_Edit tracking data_
================

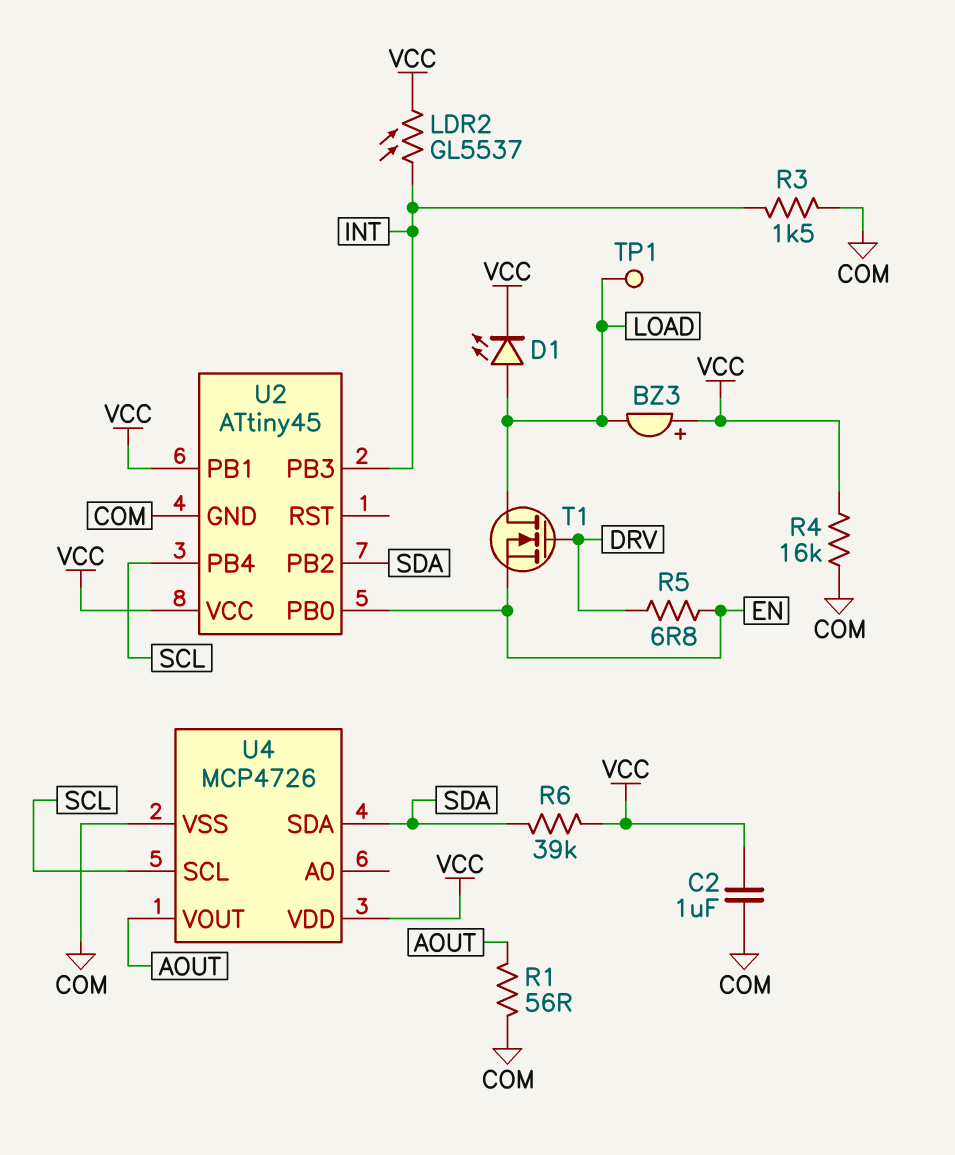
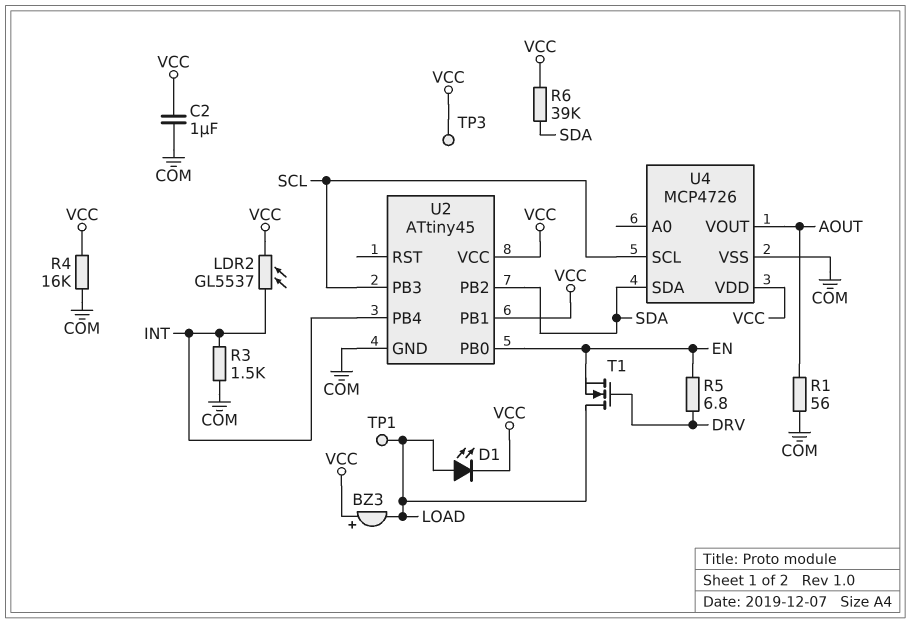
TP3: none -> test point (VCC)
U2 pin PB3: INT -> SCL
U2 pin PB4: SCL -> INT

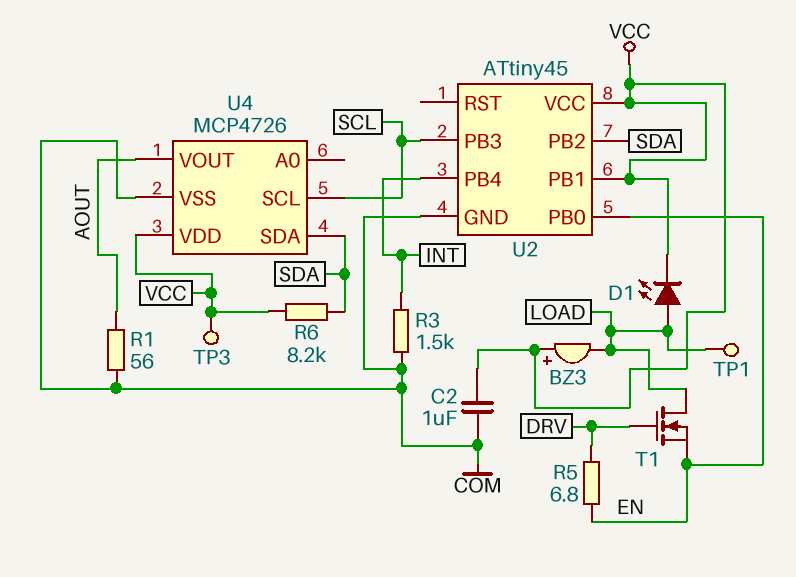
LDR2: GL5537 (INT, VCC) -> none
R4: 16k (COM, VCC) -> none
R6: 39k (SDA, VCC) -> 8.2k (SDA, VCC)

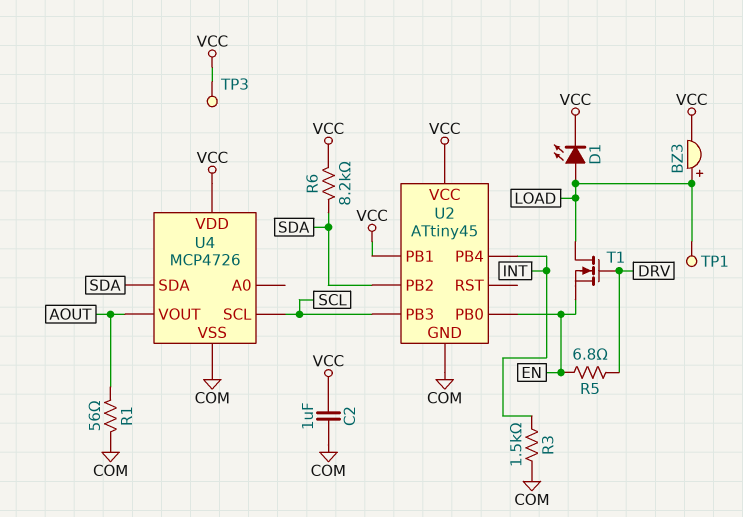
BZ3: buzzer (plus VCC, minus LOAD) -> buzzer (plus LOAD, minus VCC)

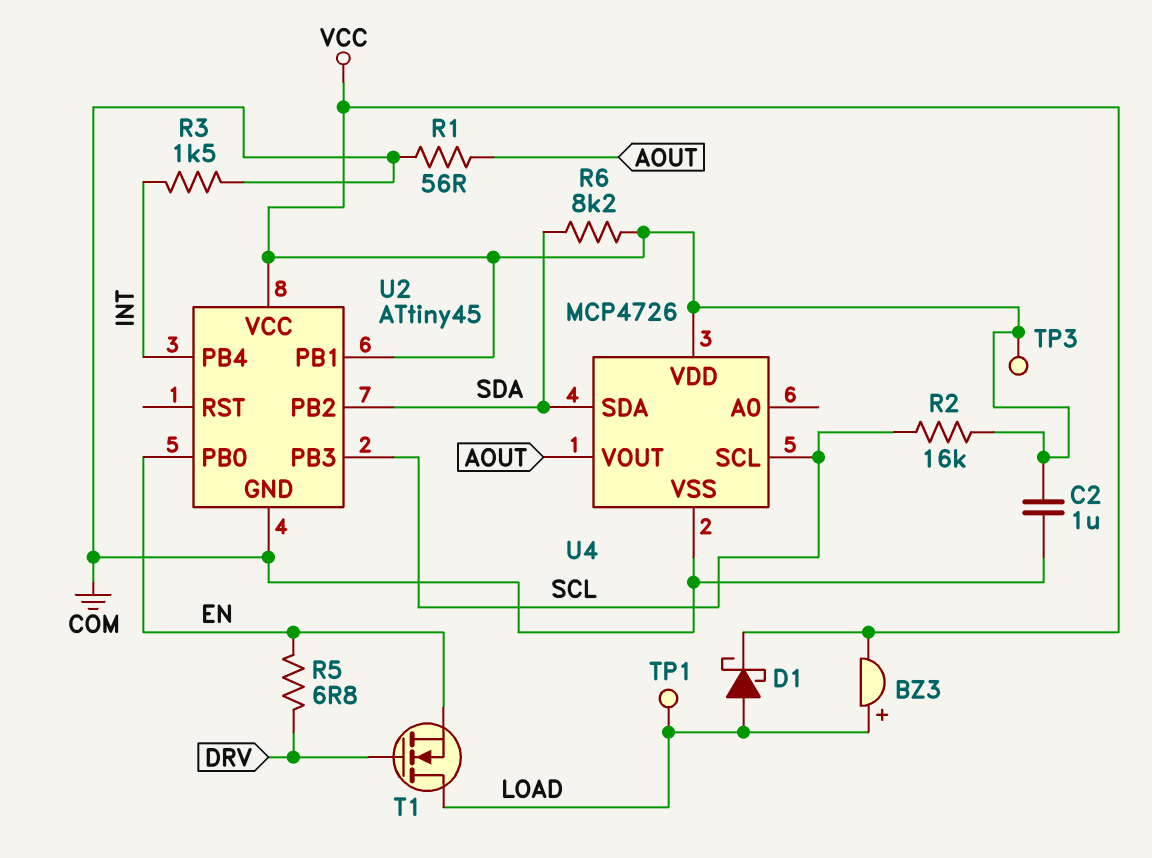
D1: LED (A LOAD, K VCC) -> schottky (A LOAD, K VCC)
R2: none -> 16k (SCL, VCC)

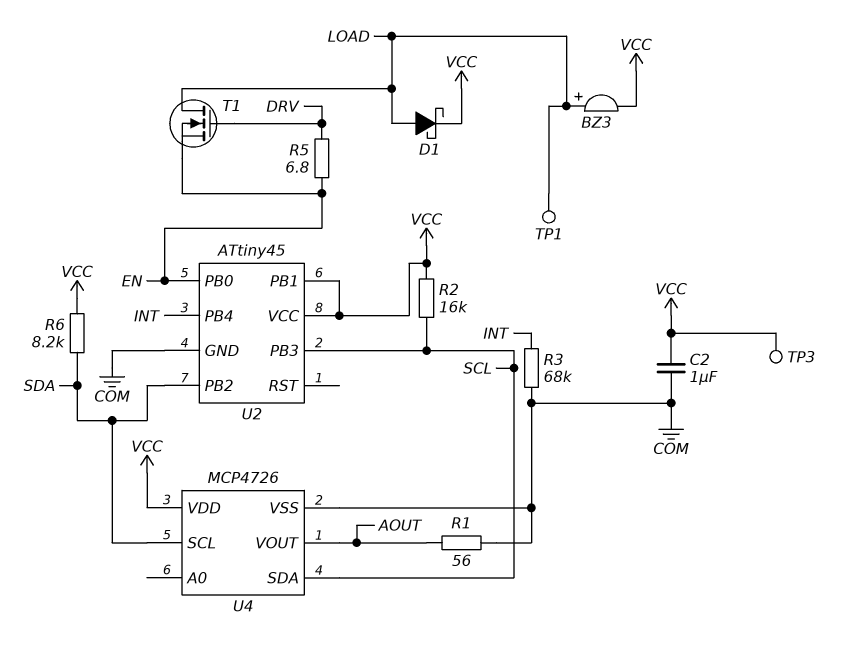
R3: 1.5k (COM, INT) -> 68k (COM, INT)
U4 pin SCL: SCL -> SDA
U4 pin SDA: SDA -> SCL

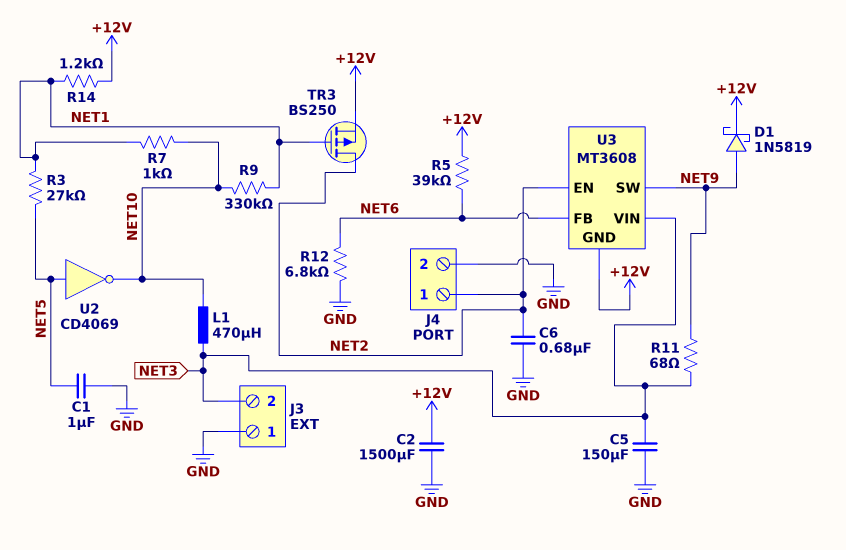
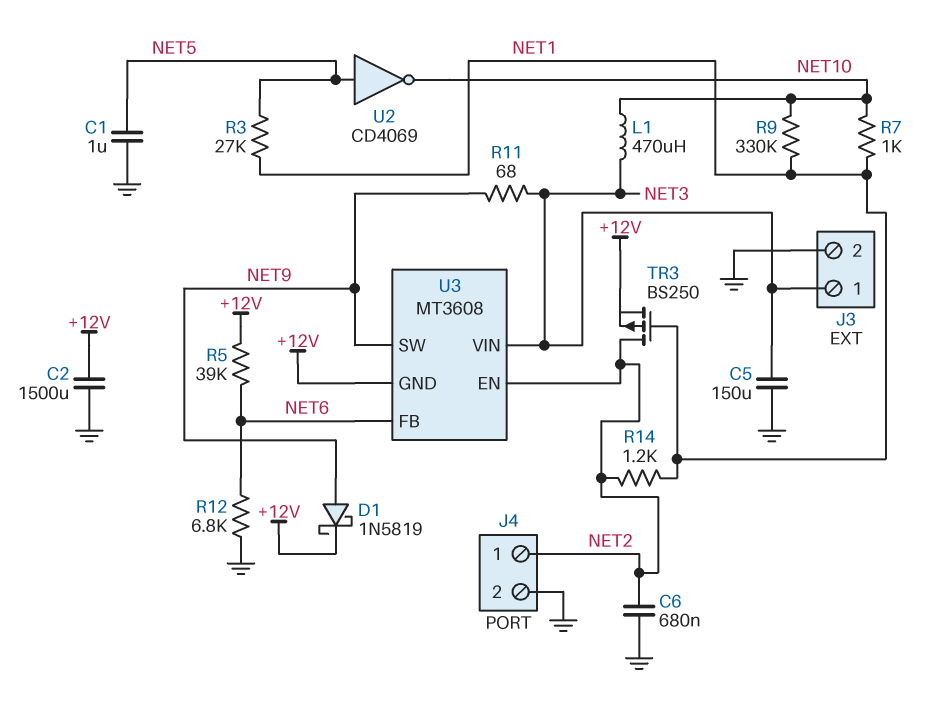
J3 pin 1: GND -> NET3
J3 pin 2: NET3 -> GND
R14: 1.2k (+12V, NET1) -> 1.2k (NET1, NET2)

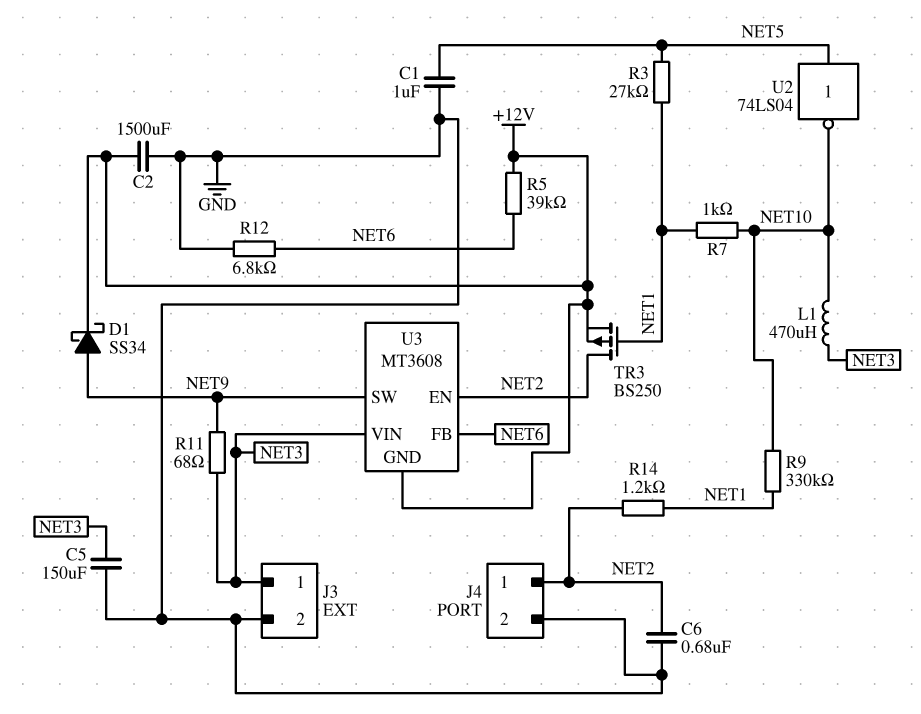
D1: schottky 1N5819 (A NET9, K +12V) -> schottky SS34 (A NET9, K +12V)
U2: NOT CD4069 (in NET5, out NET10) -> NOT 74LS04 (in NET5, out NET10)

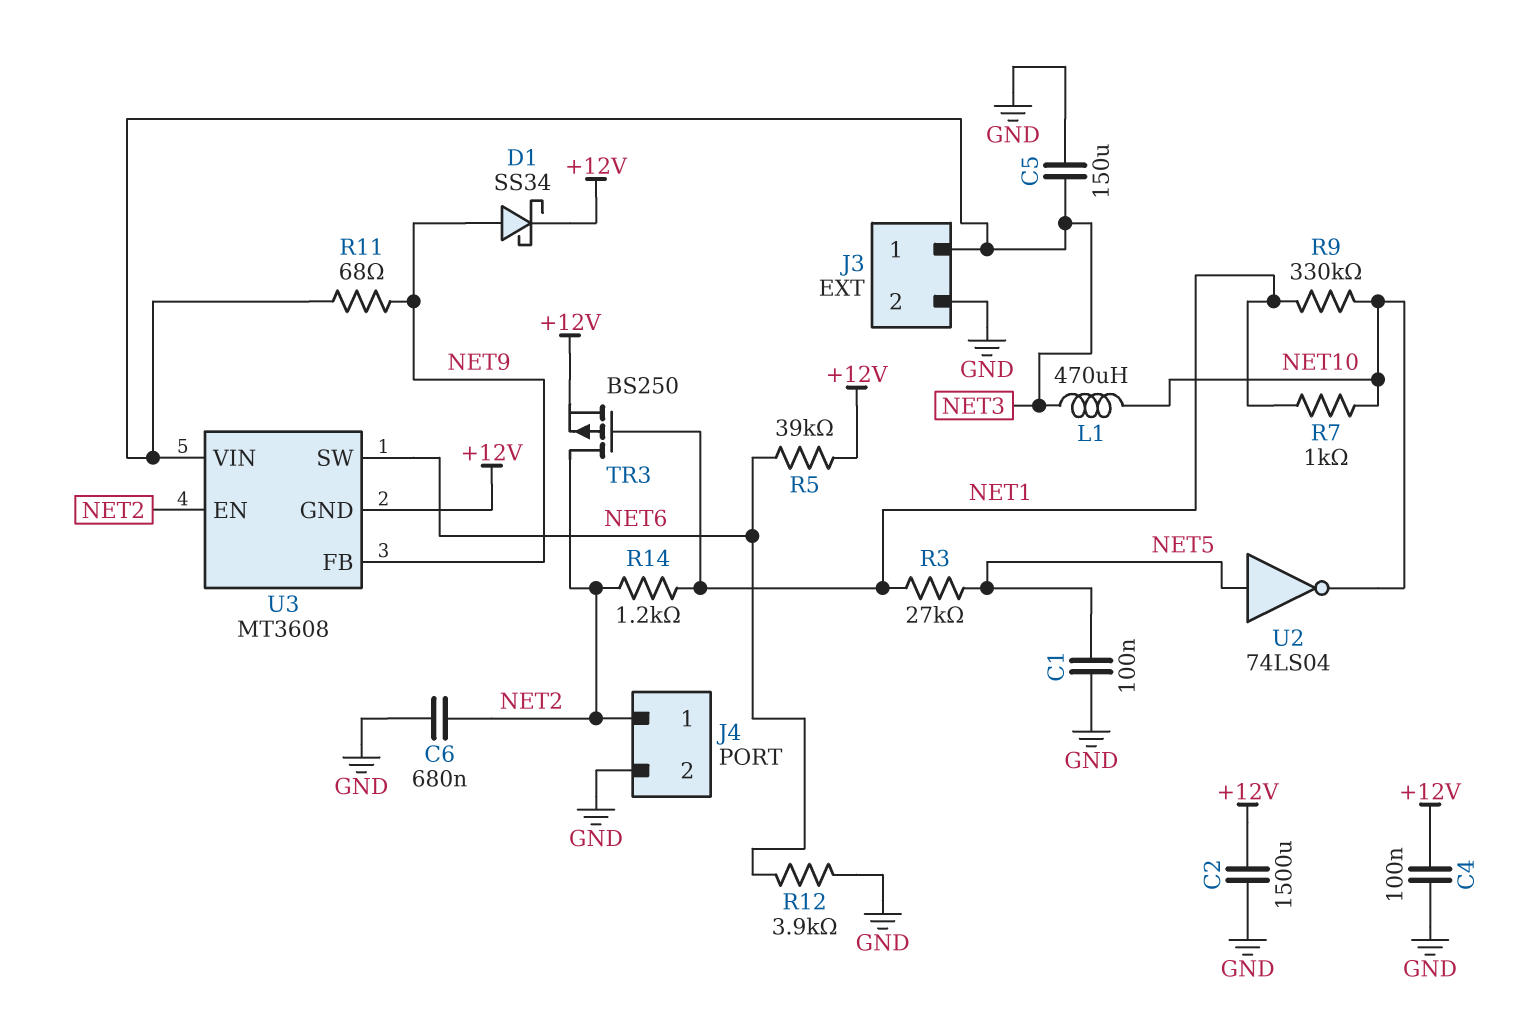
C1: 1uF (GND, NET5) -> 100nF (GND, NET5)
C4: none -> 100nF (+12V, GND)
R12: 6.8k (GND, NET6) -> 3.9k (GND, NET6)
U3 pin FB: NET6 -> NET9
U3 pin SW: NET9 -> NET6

================

_Problem_
Every line above that carries the string "LOAD" should be copied.

_Task output_
BZ3: buzzer (plus VCC, minus LOAD) -> buzzer (plus LOAD, minus VCC)
D1: LED (A LOAD, K VCC) -> schottky (A LOAD, K VCC)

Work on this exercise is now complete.